[[ Data for this exercise open ]]
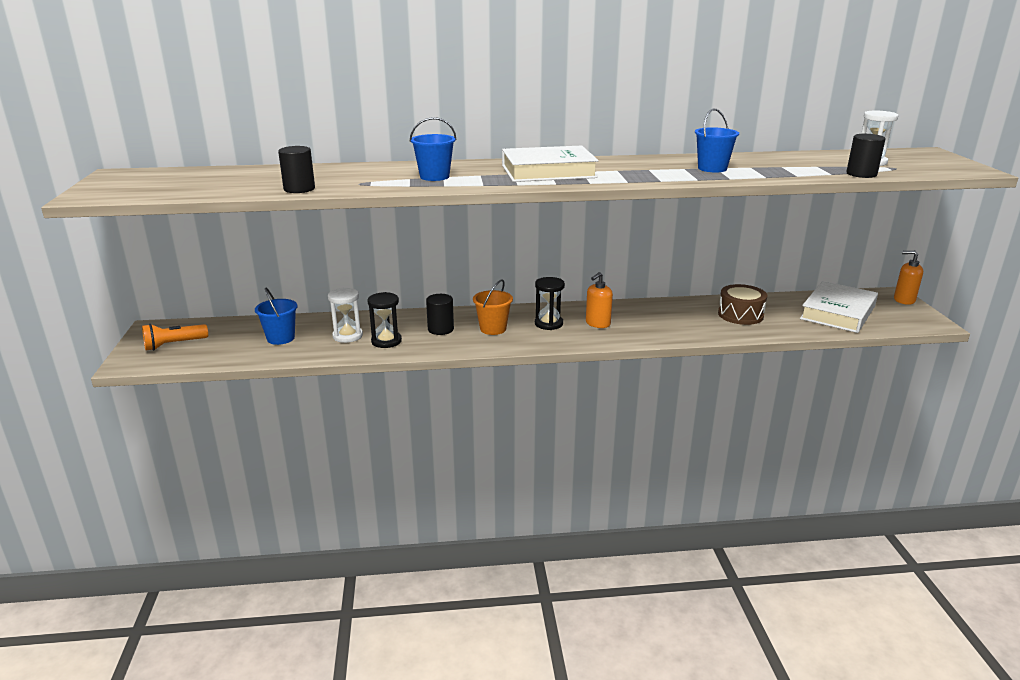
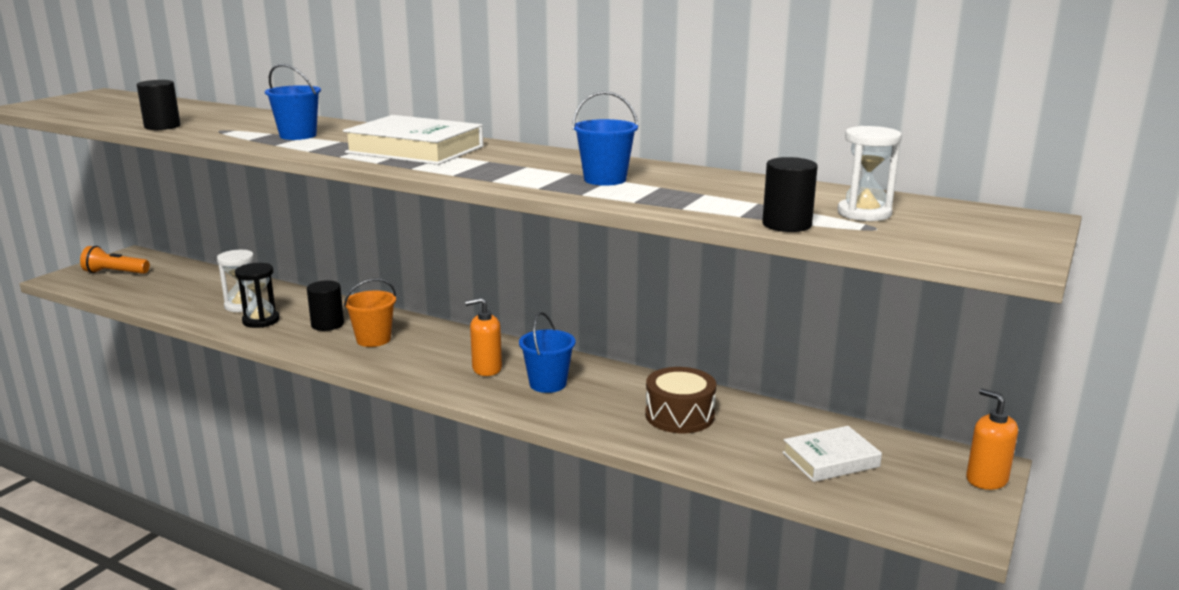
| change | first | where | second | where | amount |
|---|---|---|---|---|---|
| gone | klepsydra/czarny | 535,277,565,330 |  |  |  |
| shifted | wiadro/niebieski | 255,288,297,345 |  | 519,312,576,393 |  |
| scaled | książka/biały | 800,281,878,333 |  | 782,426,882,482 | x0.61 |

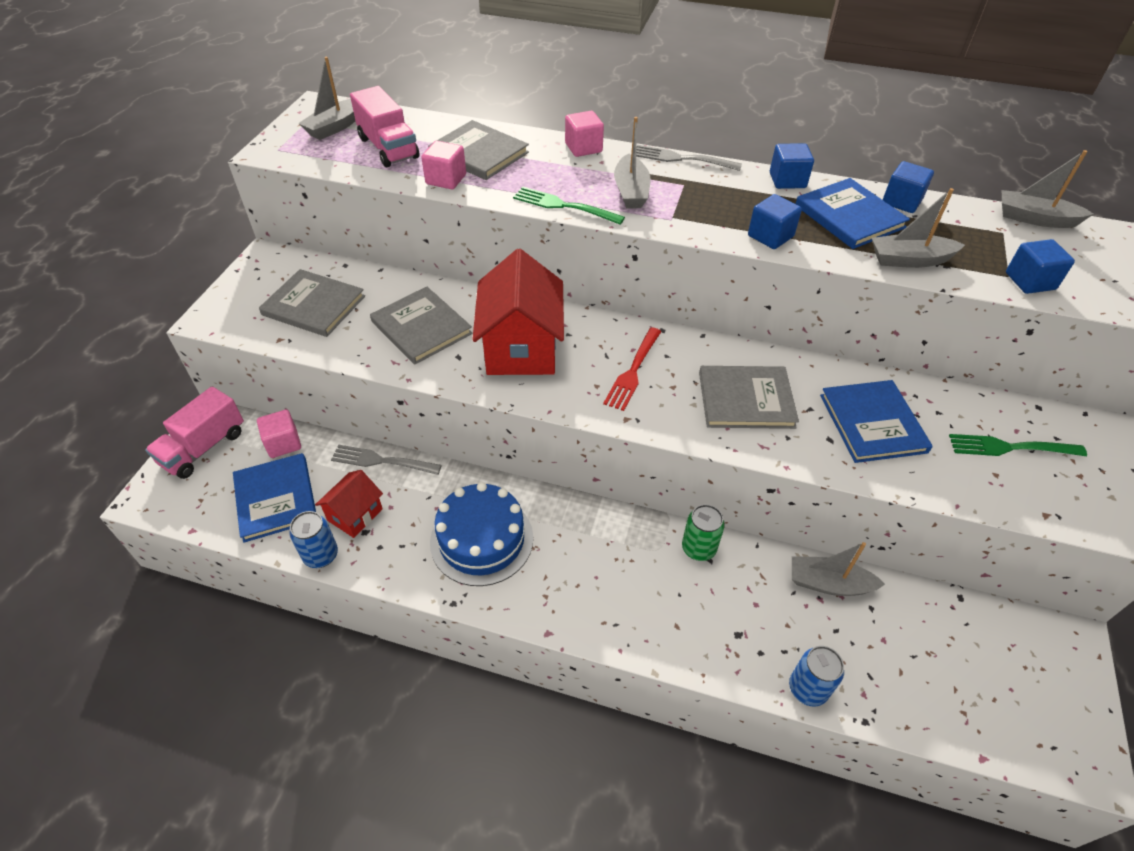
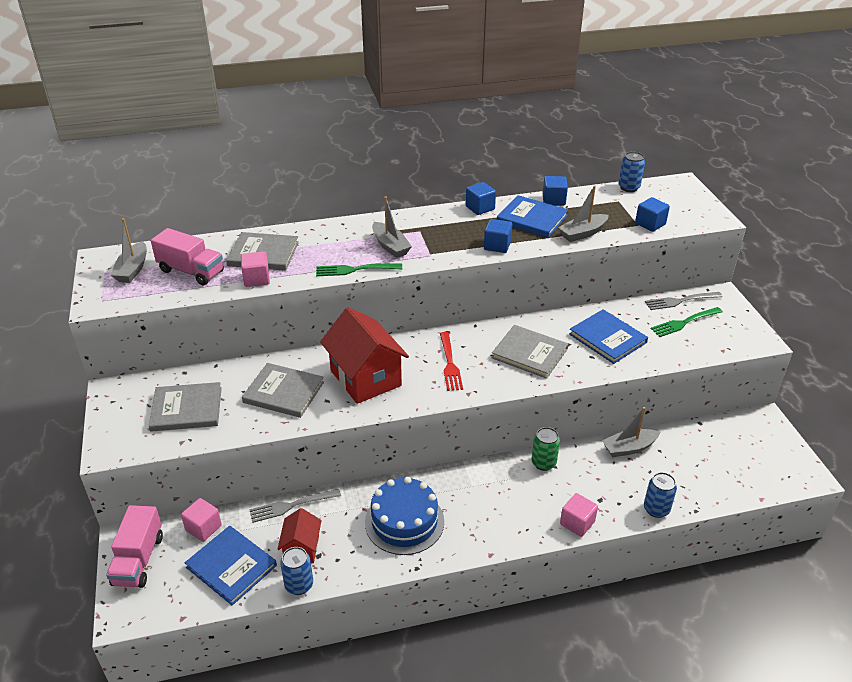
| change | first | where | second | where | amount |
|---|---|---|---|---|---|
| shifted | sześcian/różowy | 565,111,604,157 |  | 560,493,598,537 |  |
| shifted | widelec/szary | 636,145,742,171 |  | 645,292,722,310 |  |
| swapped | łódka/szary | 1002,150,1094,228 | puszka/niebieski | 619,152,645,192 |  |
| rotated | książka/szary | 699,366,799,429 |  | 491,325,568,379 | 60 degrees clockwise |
[[ Data for this exercise closed ]]
## Task to complete
Leave out the pictures and output everything else in the records exactly.

## Solution
| change | first | where | second | where | amount |
|---|---|---|---|---|---|
| gone | klepsydra/czarny | 535,277,565,330 |  |  |  |
| shifted | wiadro/niebieski | 255,288,297,345 |  | 519,312,576,393 |  |
| scaled | książka/biały | 800,281,878,333 |  | 782,426,882,482 | x0.61 |

| change | first | where | second | where | amount |
|---|---|---|---|---|---|
| shifted | sześcian/różowy | 565,111,604,157 |  | 560,493,598,537 |  |
| shifted | widelec/szary | 636,145,742,171 |  | 645,292,722,310 |  |
| swapped | łódka/szary | 1002,150,1094,228 | puszka/niebieski | 619,152,645,192 |  |
| rotated | książka/szary | 699,366,799,429 |  | 491,325,568,379 | 60 degrees clockwise |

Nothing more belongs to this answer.